··· Exercise input

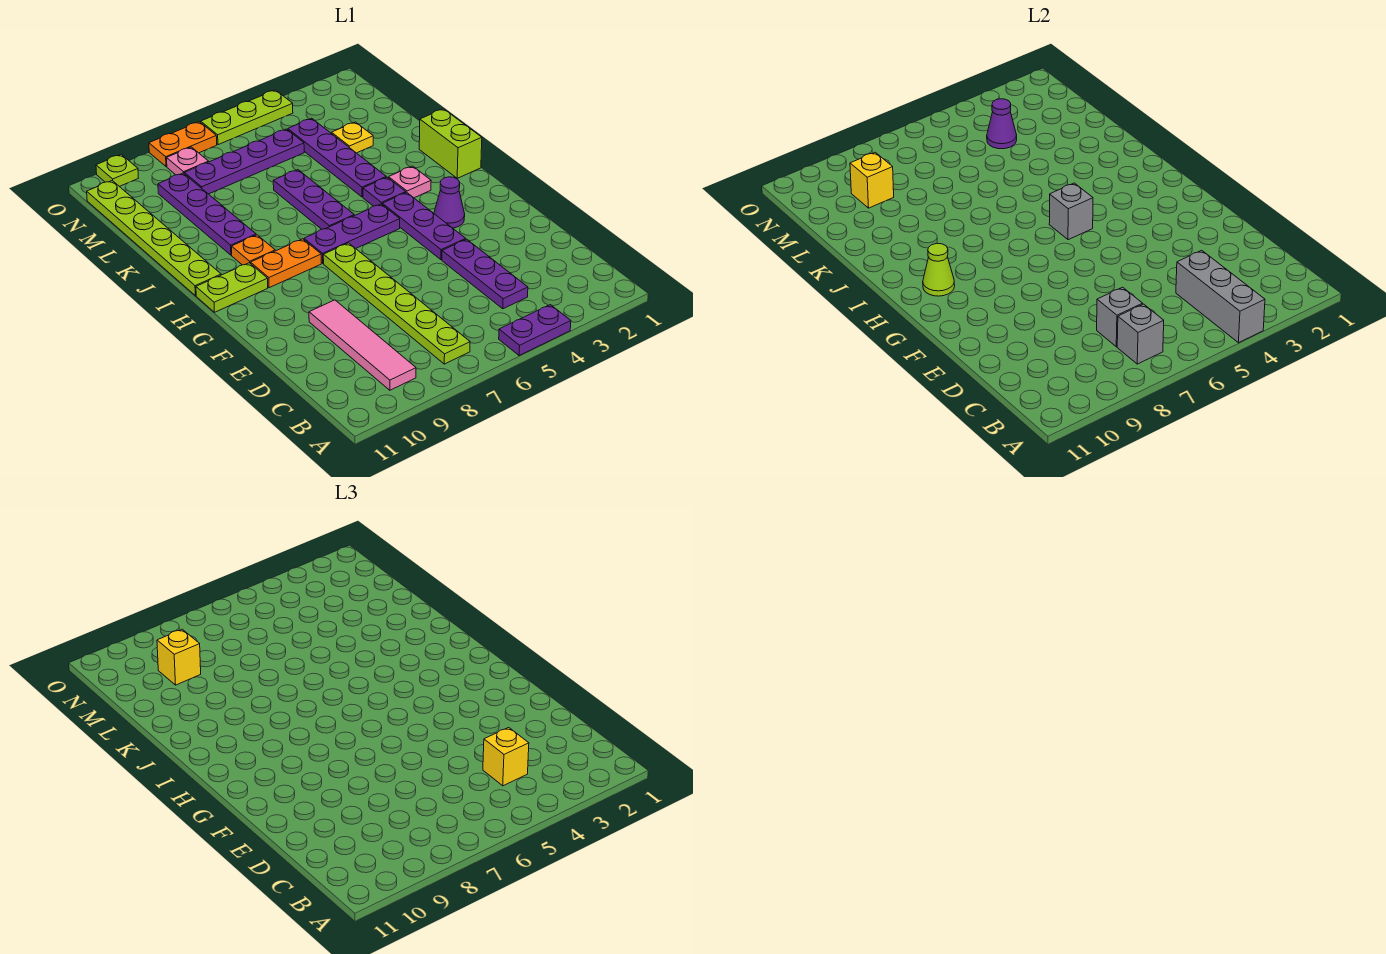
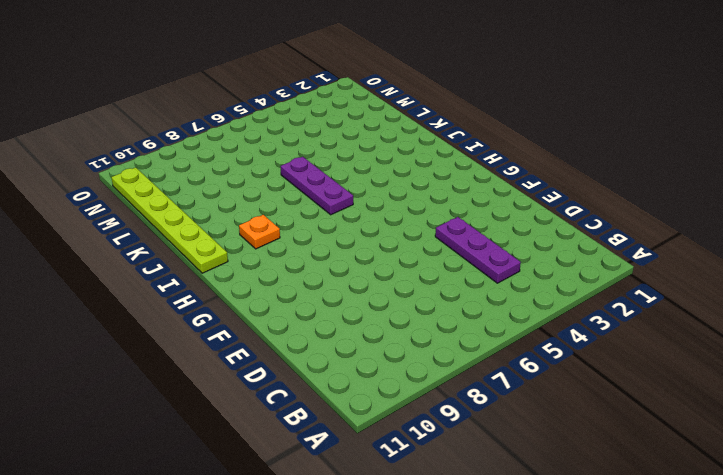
none -> purple plate A4:A5 level 1
none -> lime plate B7:G7 level 1
none -> pink tile B9:E9 level 1
none -> purple plate F4:H4 level 1

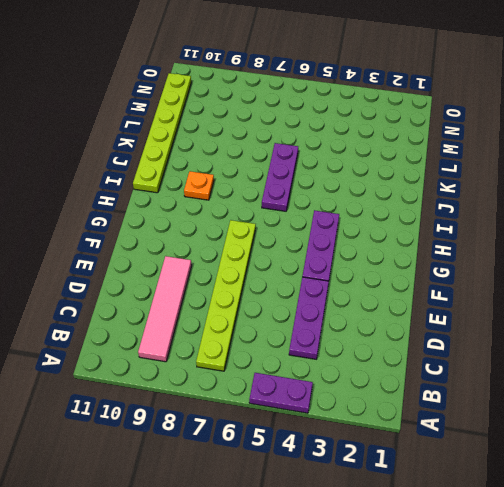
none -> purple cone G3 level 1
none -> purple plate H5:H7 level 1
none -> orange plate H8:H9 level 1
none -> lime plate H10:H11 level 1

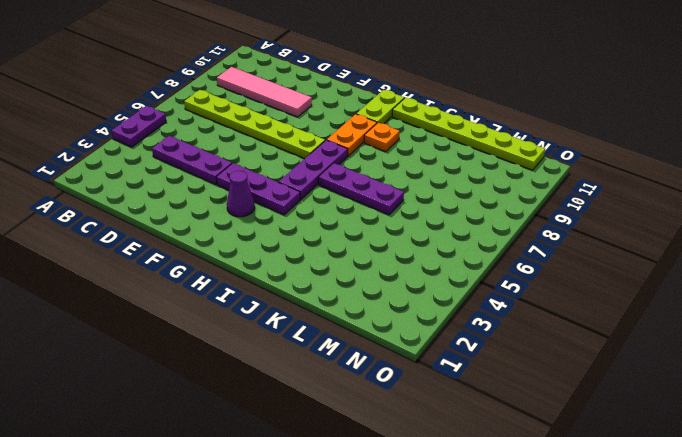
none -> lime brick I1:J1 level 1
none -> pink plate I3 level 1
none -> purple plate I4 level 1
none -> purple plate J4:M4 level 1

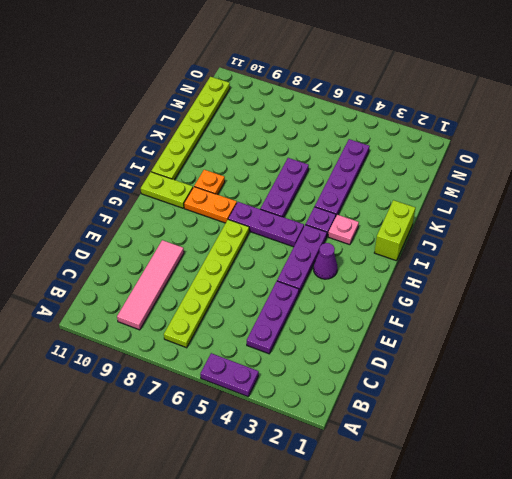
none -> purple plate J9:M9 level 1
none -> yellow plate L3 level 1
none -> purple plate M5:M8 level 1
none -> pink plate N8 level 1

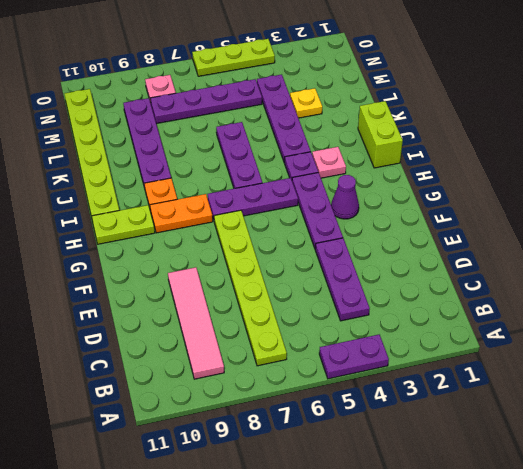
none -> orange plate O7:O8 level 1
none -> lime plate O10 level 1
none -> grey brick A4:C4 level 2
none -> grey brick B7 level 2

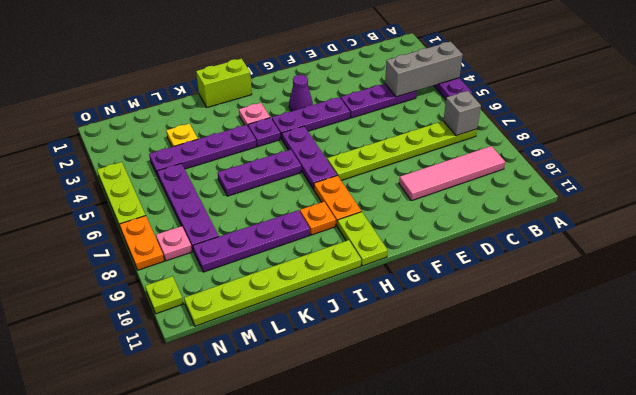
none -> grey brick C7 level 2
none -> grey brick H5 level 2
none -> lime cone H10 level 2
none -> purple cone M4 level 2

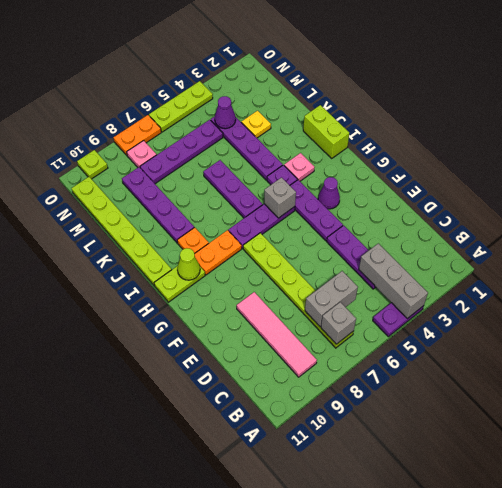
grey brick C6:C7 level 2 -> grey brick C7 level 2
none -> yellow brick M9 level 2
none -> yellow brick C4 level 3
none -> yellow brick M9 level 3

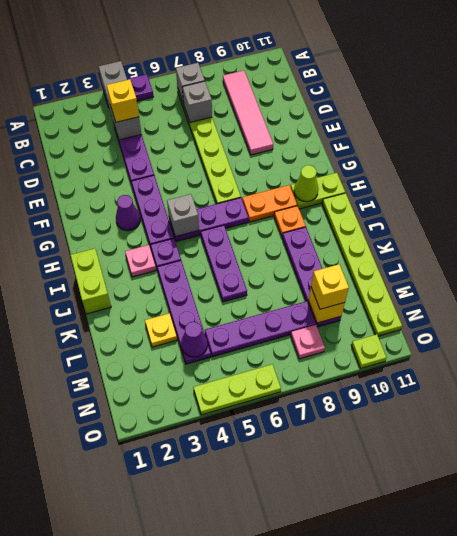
none -> orange plate O7:O8 level 1

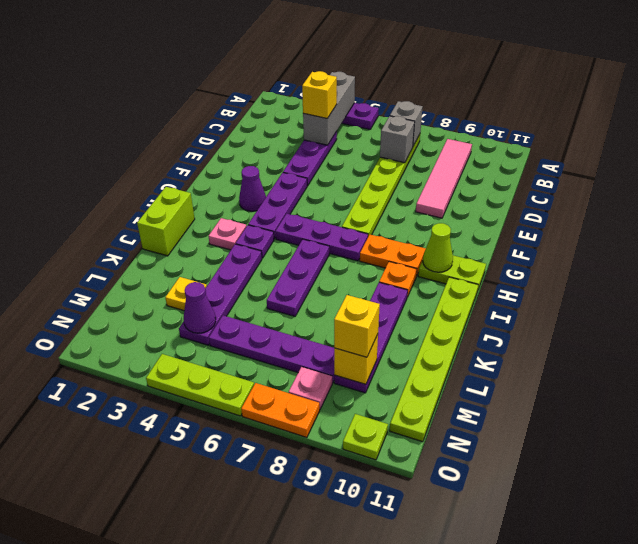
none -> grey brick H5 level 2

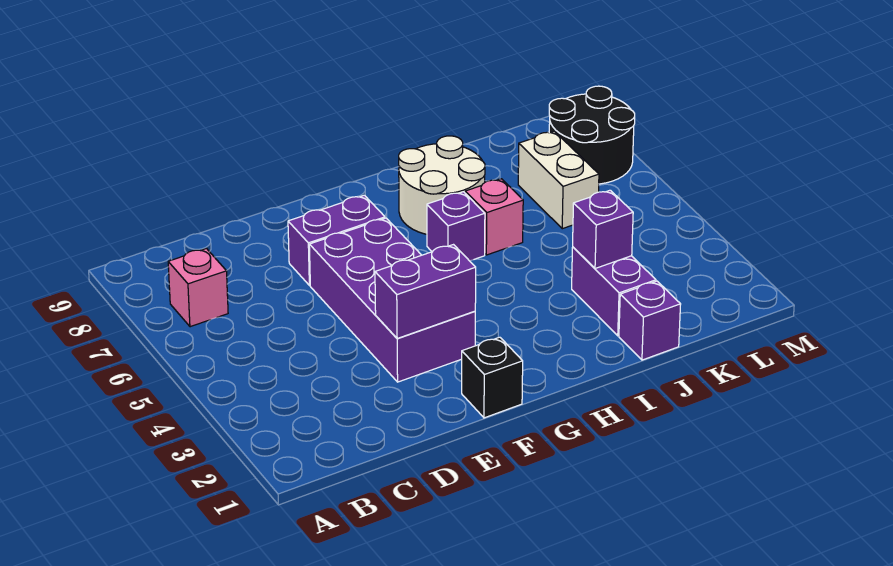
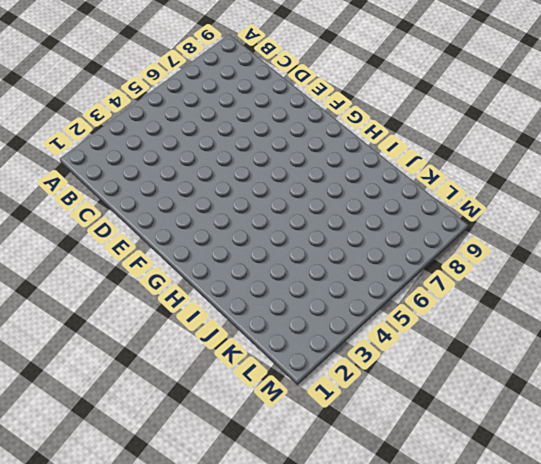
none -> pink brick B7 level 1
none -> purple brick E3:F6 level 1
none -> purple brick E7:F7 level 1

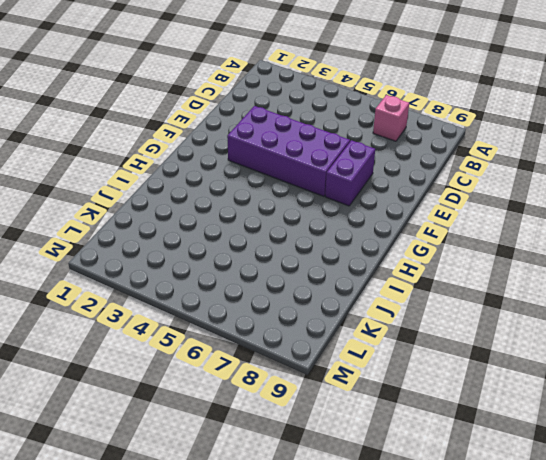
none -> black brick F1 level 1
none -> purple brick H6 level 1
none -> white round brick H7:I8 level 1

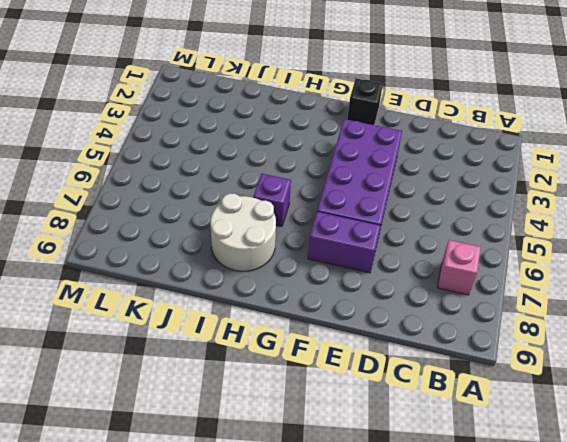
none -> pink brick I6 level 1
none -> purple brick J1 level 1
none -> purple brick J2:J3 level 1

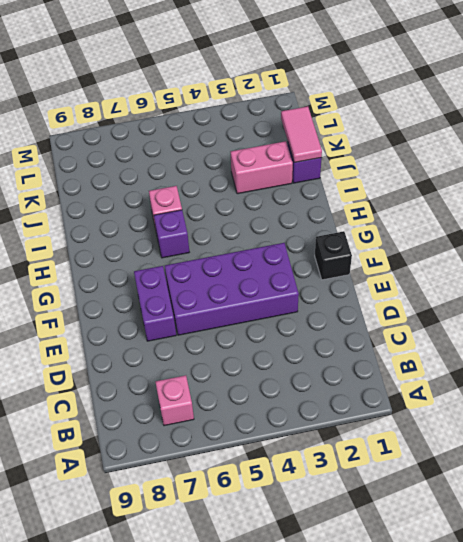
pink tile J1:K1 level 2 -> none
pink brick J2:J3 level 1 -> purple brick J2:J3 level 1
none -> white round brick H7:I8 level 1
none -> white brick K6:K7 level 1
none -> black round brick L7:M8 level 1

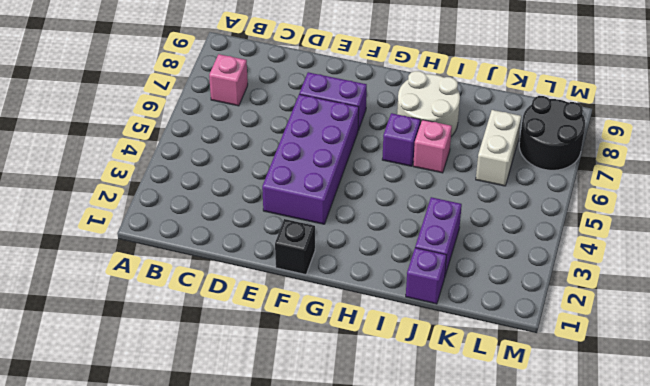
none -> purple brick E3:F3 level 2
none -> purple brick J3 level 2

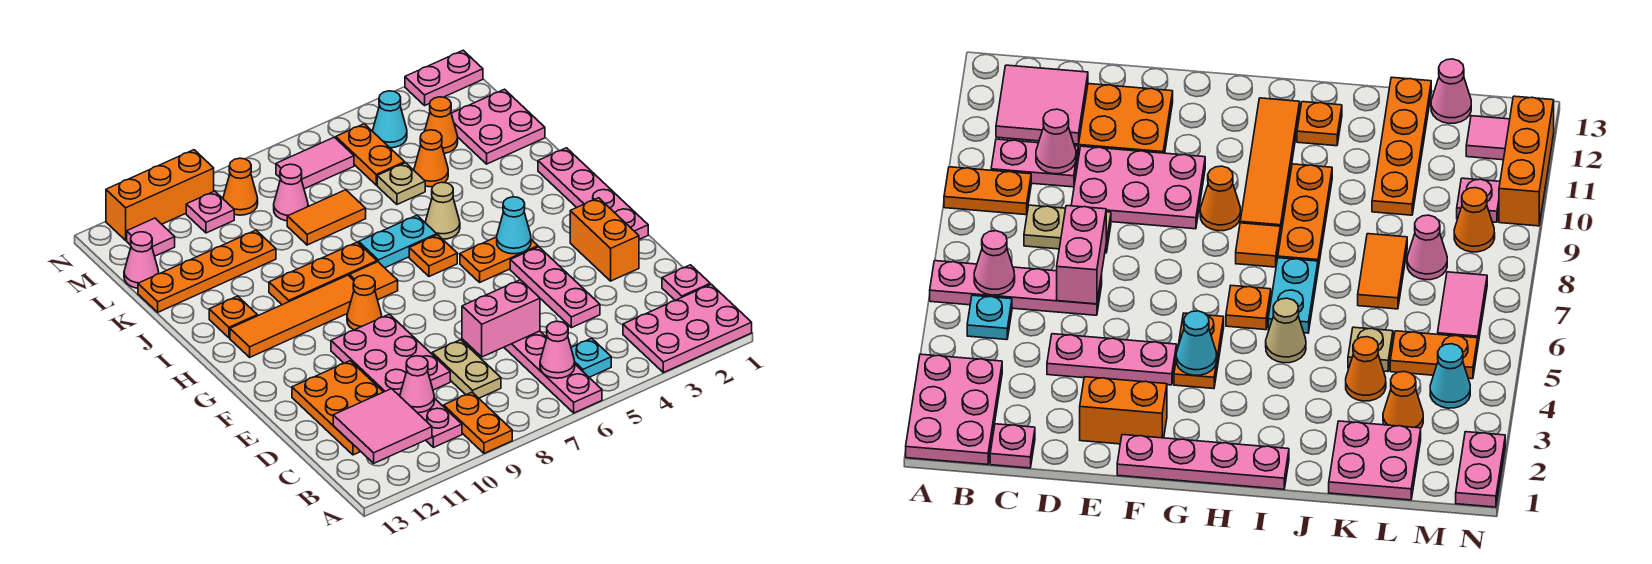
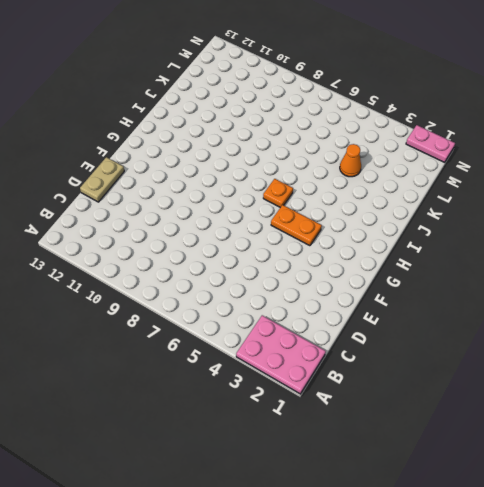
tan plate D13:E13 level 1 -> tan plate C8:D8 level 1
none -> pink plate A6:D6 level 1
none -> orange plate A9:B9 level 1
none -> cyan plate B5 level 1
none -> pink plate B10:C10 level 1

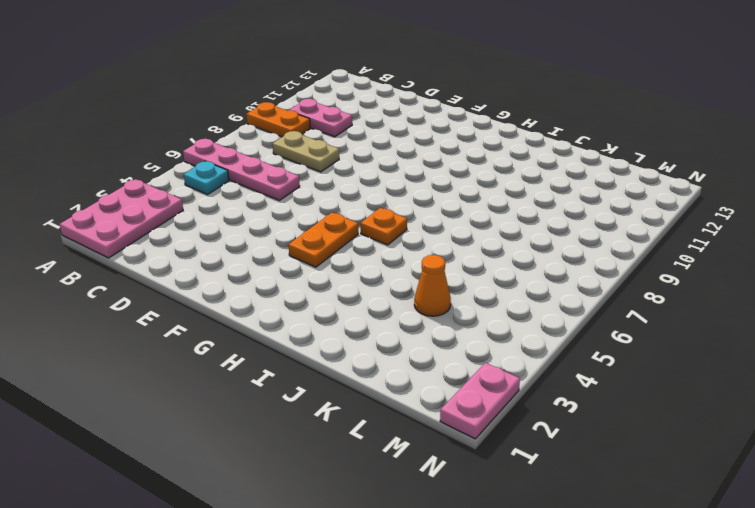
none -> pink plate C1 level 1
none -> orange plate C11:E12 level 1
none -> pink plate D4:F4 level 1
none -> pink plate D9:F10 level 1

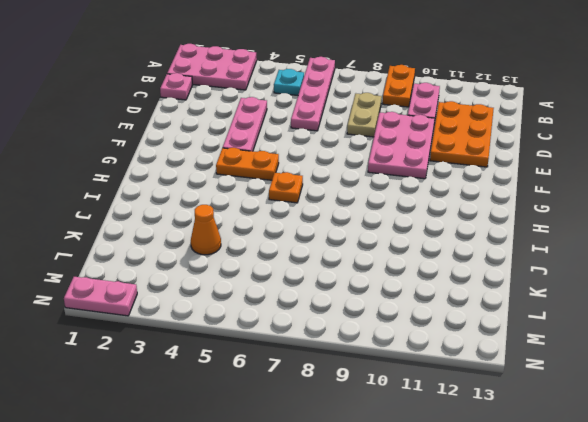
none -> orange brick E2:F2 level 1
none -> pink plate F1:I1 level 1
none -> orange cone G9 level 1
none -> orange tile H8 level 1

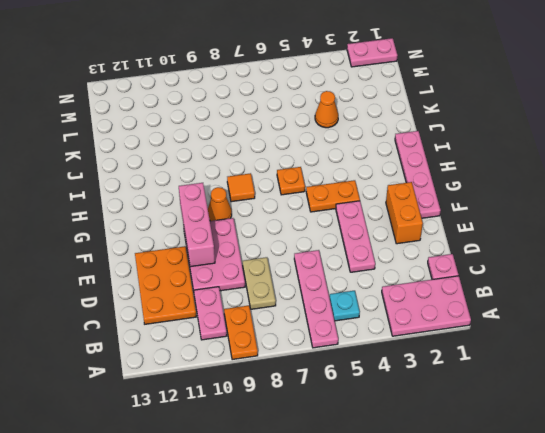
pink brick E10:G10 level 2 -> none
none -> orange tile H9:H12 level 1
none -> tan cone I5 level 1
none -> cyan plate I6:I7 level 1
none -> orange plate I8:I10 level 1

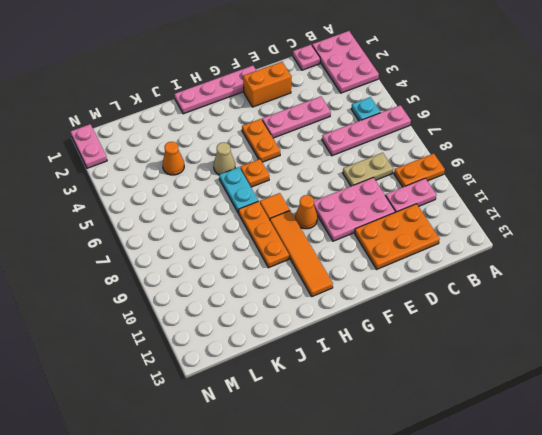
none -> orange plate I12 level 1
none -> pink plate K1:L2 level 1
none -> tan plate K5 level 1
none -> orange tile K7:K8 level 1

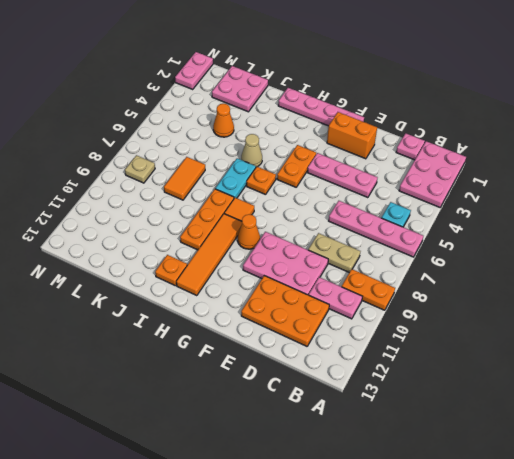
tan plate M8 level 1 -> tan plate K5 level 1
none -> orange plate K10:K13 level 1
none -> orange cone L3 level 1
none -> orange plate L5:M5 level 1
none -> pink cone L8 level 1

······

#### Task details
Pictures in the material above should be skipped; print exactly the lines from the one with "grey brick C6:C7" through the one with "none -> purple brick J3 level 2".

#### Solution
grey brick C6:C7 level 2 -> grey brick C7 level 2
none -> yellow brick M9 level 2
none -> yellow brick C4 level 3
none -> yellow brick M9 level 3

none -> orange plate O7:O8 level 1

none -> grey brick H5 level 2

none -> pink brick B7 level 1
none -> purple brick E3:F6 level 1
none -> purple brick E7:F7 level 1

none -> black brick F1 level 1
none -> purple brick H6 level 1
none -> white round brick H7:I8 level 1

none -> pink brick I6 level 1
none -> purple brick J1 level 1
none -> purple brick J2:J3 level 1

pink tile J1:K1 level 2 -> none
pink brick J2:J3 level 1 -> purple brick J2:J3 level 1
none -> white round brick H7:I8 level 1
none -> white brick K6:K7 level 1
none -> black round brick L7:M8 level 1

none -> purple brick E3:F3 level 2
none -> purple brick J3 level 2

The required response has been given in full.